[Records to process Boundary: Start]

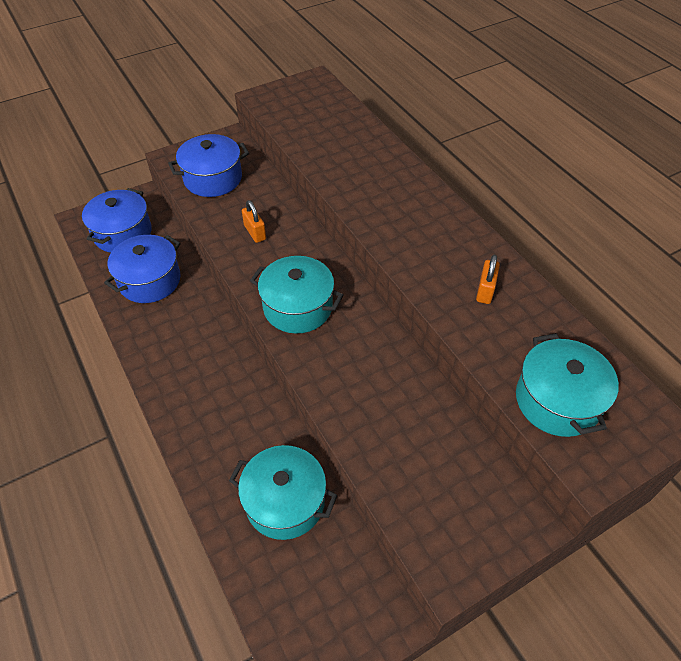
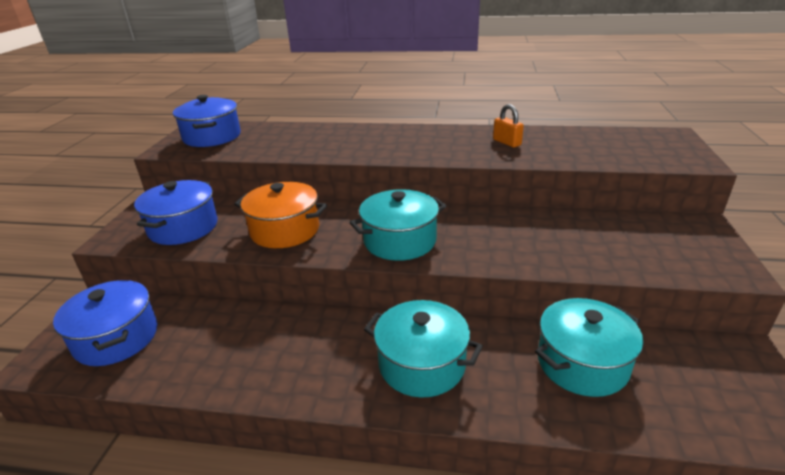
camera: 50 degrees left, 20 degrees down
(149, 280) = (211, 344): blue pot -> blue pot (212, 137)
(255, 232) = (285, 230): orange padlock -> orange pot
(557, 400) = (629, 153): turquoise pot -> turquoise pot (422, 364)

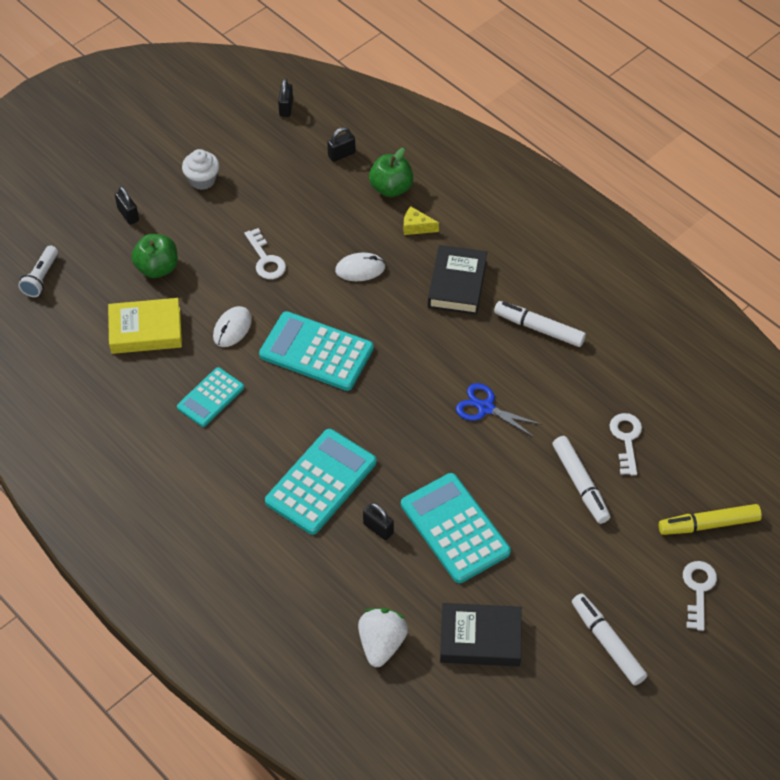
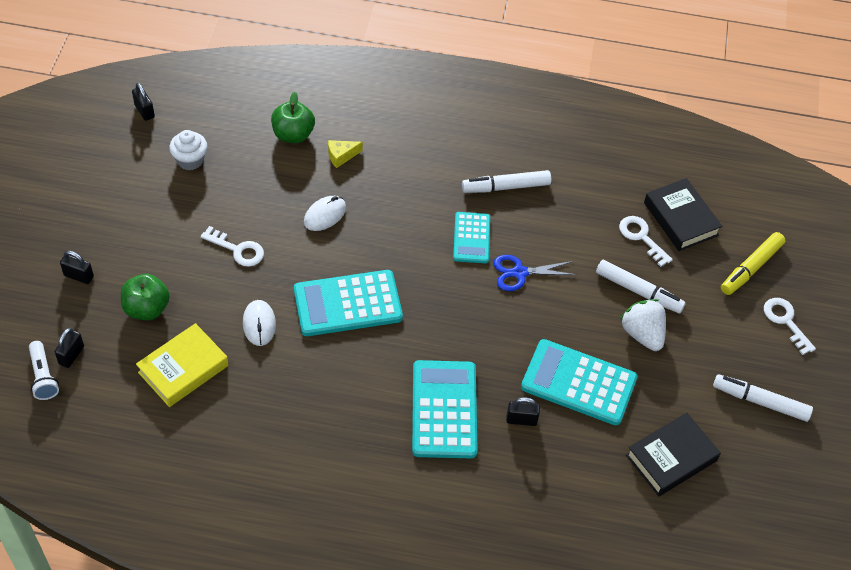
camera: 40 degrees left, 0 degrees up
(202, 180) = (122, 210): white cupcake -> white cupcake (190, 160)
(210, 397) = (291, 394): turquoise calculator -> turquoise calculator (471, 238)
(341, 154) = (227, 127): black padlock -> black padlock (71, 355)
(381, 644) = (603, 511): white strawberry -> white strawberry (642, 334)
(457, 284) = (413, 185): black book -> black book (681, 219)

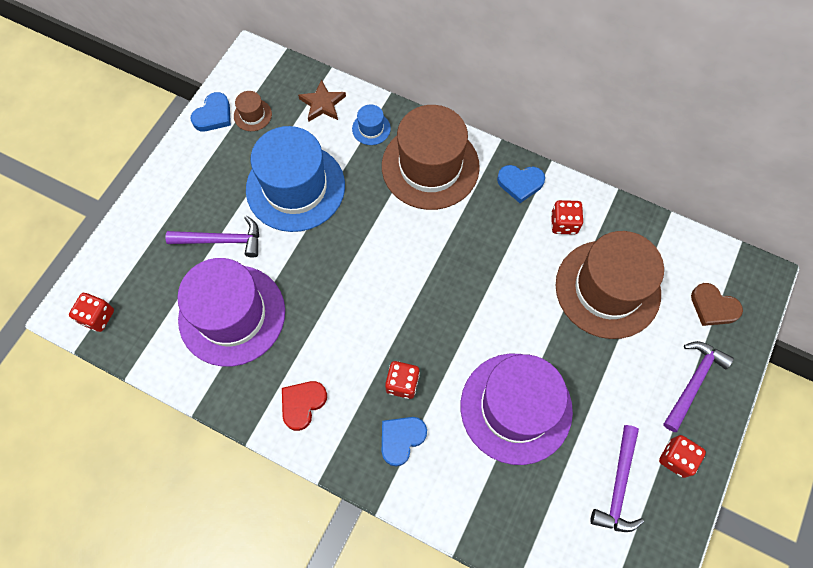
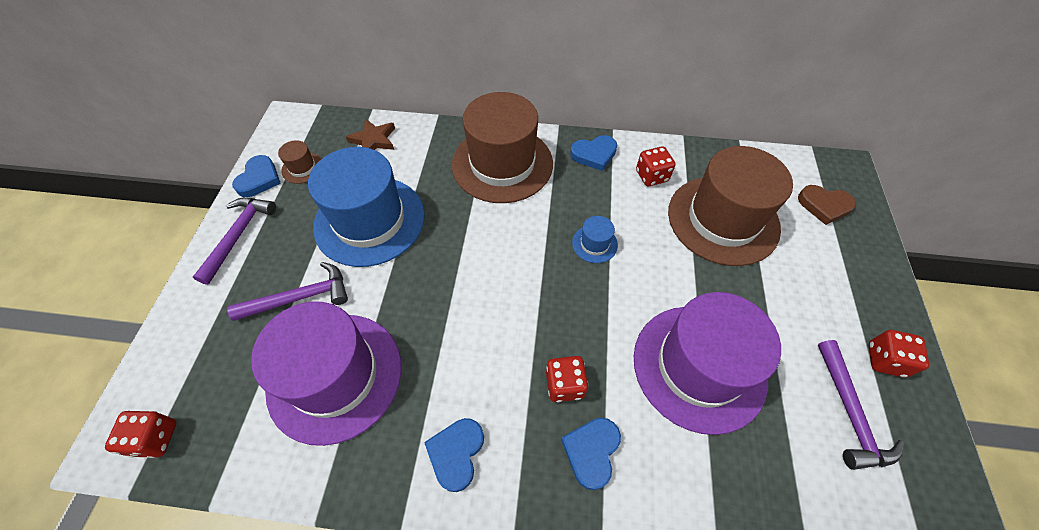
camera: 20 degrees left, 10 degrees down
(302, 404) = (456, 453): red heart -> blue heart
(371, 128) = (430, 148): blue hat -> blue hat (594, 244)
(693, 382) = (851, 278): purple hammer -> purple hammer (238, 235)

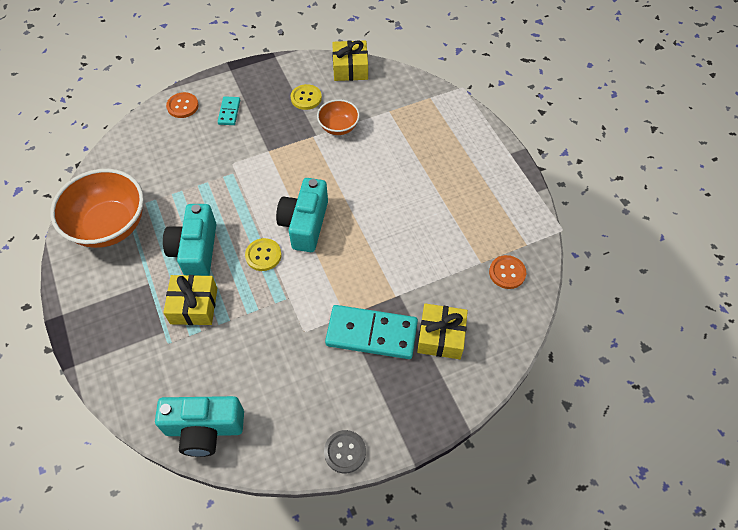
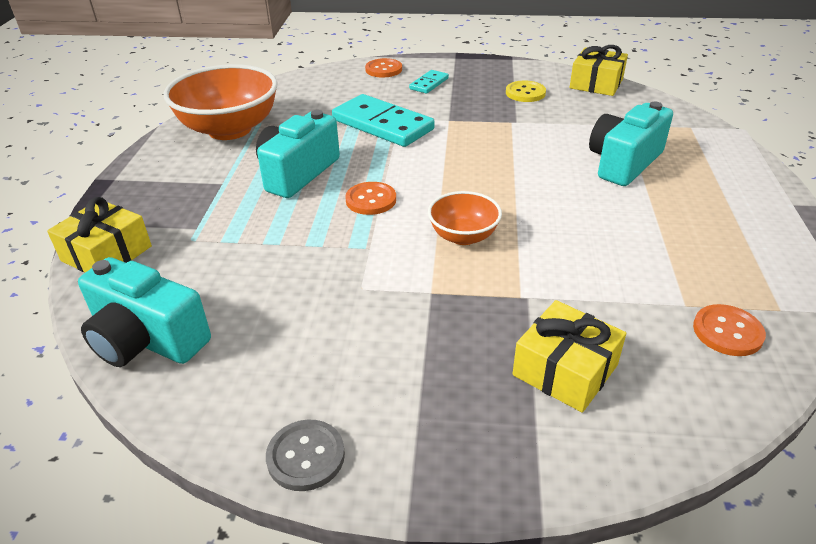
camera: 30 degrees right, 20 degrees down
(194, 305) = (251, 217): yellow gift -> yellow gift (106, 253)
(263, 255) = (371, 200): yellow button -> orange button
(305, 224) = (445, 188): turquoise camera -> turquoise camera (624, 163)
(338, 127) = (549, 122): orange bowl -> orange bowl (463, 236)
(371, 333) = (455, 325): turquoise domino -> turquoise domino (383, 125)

[Records to process Boundary: End]

→ What needs to be done:
The task calls for all records to be set down precisely, excluding any images.

→ Task response:
camera: 50 degrees left, 20 degrees down
(149, 280) = (211, 344): blue pot -> blue pot (212, 137)
(255, 232) = (285, 230): orange padlock -> orange pot
(557, 400) = (629, 153): turquoise pot -> turquoise pot (422, 364)

camera: 40 degrees left, 0 degrees up
(202, 180) = (122, 210): white cupcake -> white cupcake (190, 160)
(210, 397) = (291, 394): turquoise calculator -> turquoise calculator (471, 238)
(341, 154) = (227, 127): black padlock -> black padlock (71, 355)
(381, 644) = (603, 511): white strawberry -> white strawberry (642, 334)
(457, 284) = (413, 185): black book -> black book (681, 219)

camera: 20 degrees left, 10 degrees down
(302, 404) = (456, 453): red heart -> blue heart
(371, 128) = (430, 148): blue hat -> blue hat (594, 244)
(693, 382) = (851, 278): purple hammer -> purple hammer (238, 235)

camera: 30 degrees right, 20 degrees down
(194, 305) = (251, 217): yellow gift -> yellow gift (106, 253)
(263, 255) = (371, 200): yellow button -> orange button
(305, 224) = (445, 188): turquoise camera -> turquoise camera (624, 163)
(338, 127) = (549, 122): orange bowl -> orange bowl (463, 236)
(371, 333) = (455, 325): turquoise domino -> turquoise domino (383, 125)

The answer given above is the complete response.